→ **YOUR GOAL**
Lines holding the string "minus" in the listing below are to be copied.
__________________________________________________
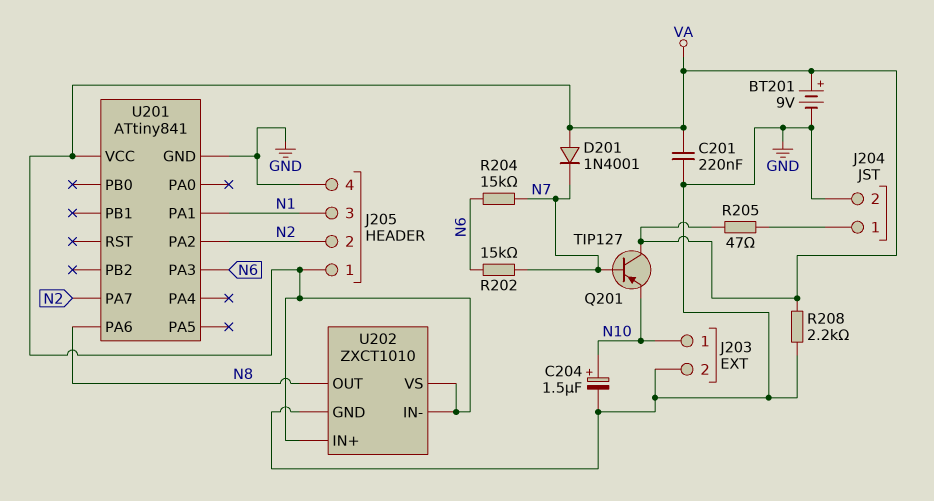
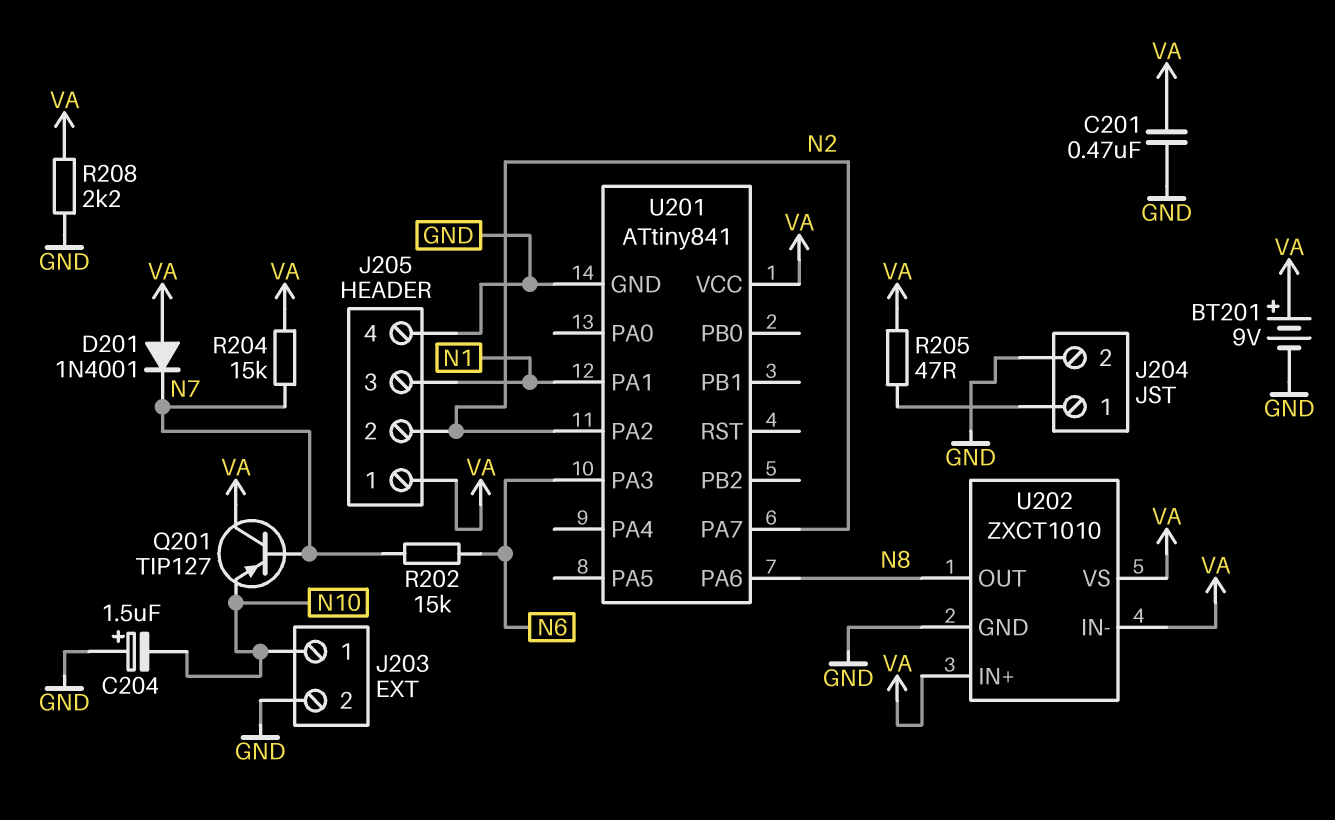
C201: 220nF (GND, VA) -> 470nF (GND, VA)
C204: 1.5uF (plus N10, minus GND) -> 1.5uF (plus GND, minus N10)
R204: 15k (N6, N7) -> 15k (N7, VA)

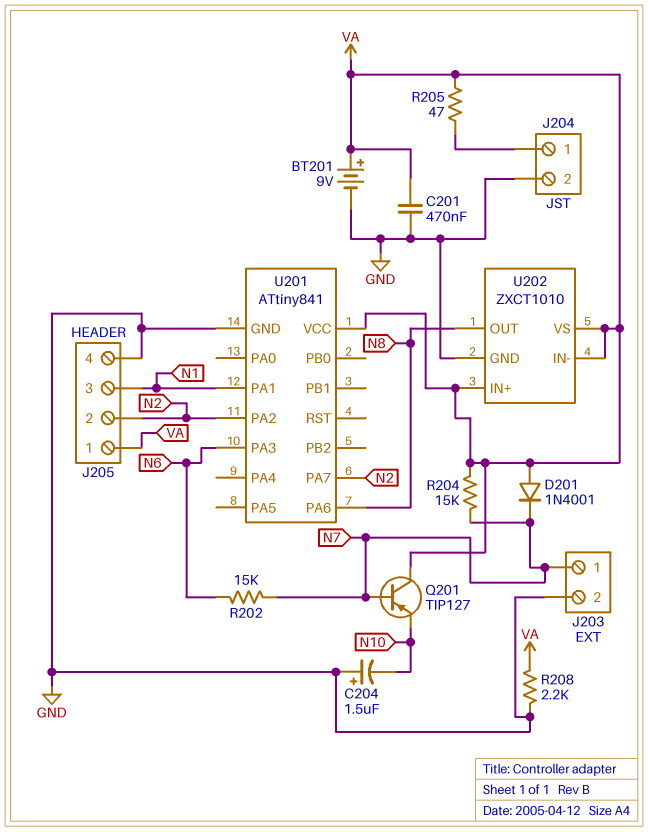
J203 pin 1: N10 -> N7

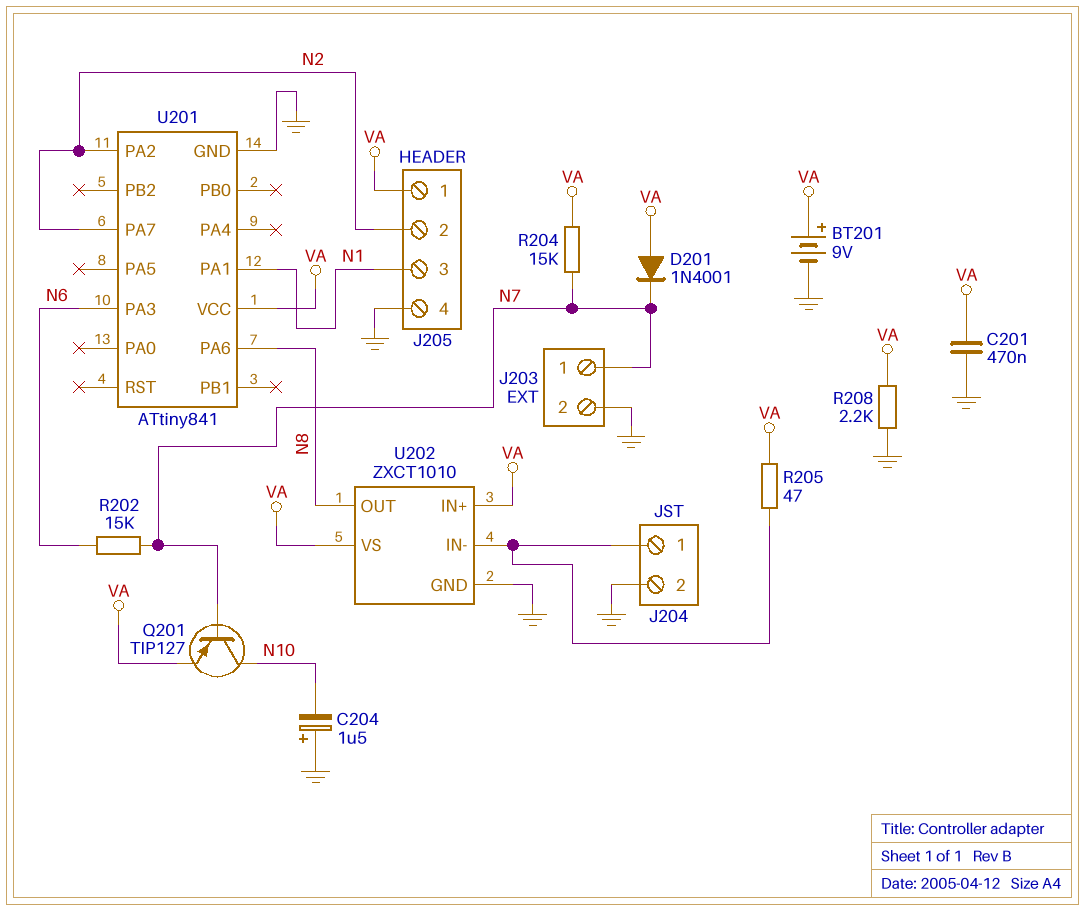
Q201: PNP TIP127 (B N7, C VA, E N10) -> PNP TIP127 (B N7, C N10, E VA)
U202 pin IN-: VA -> J204/1

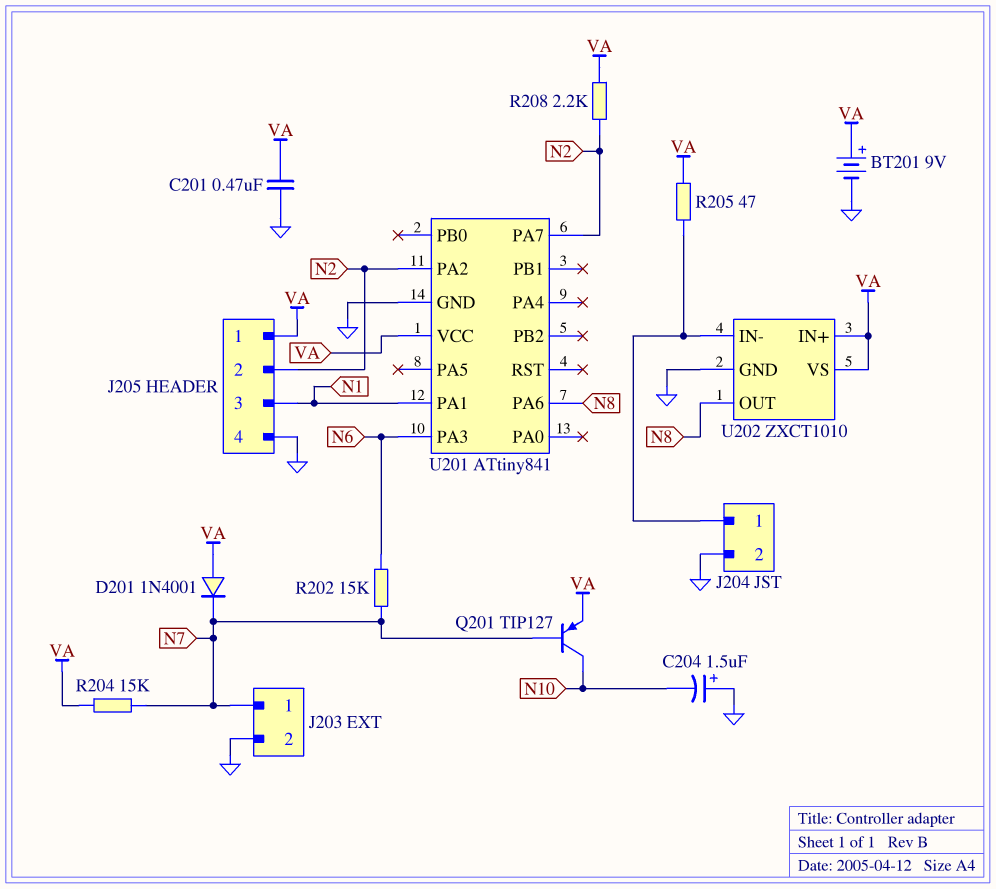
R208: 2.2k (GND, VA) -> 2.2k (N2, VA)

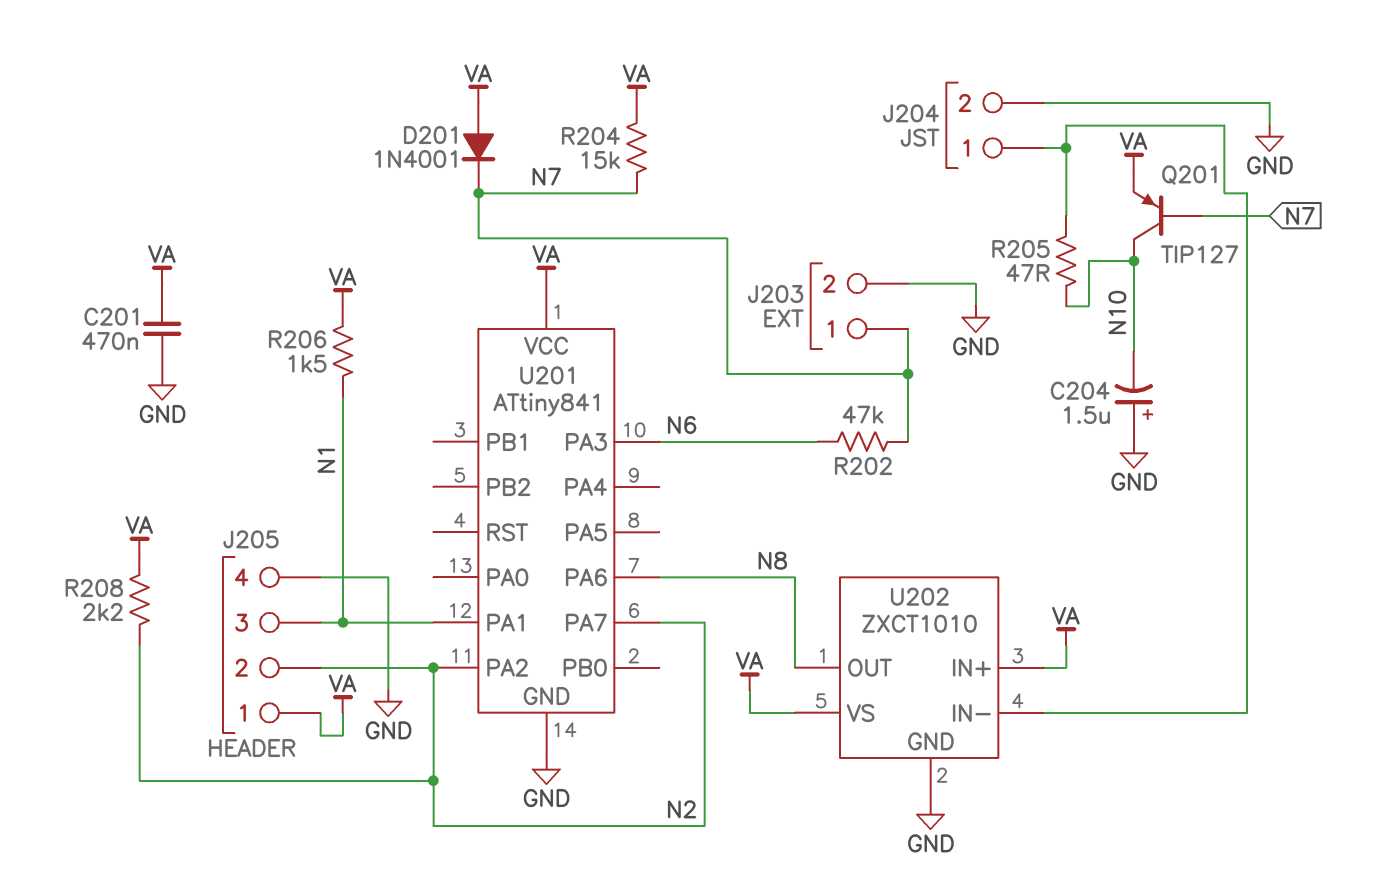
BT201: 9V (plus VA, minus GND) -> none
R202: 15k (N6, N7) -> 47k (N6, N7)
R205: 47 (J204/1, VA) -> 47 (J204/1, N10)
R206: none -> 1.5k (N1, VA)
__________________________________________________
→ **RESPONSE**
C204: 1.5uF (plus N10, minus GND) -> 1.5uF (plus GND, minus N10)
BT201: 9V (plus VA, minus GND) -> none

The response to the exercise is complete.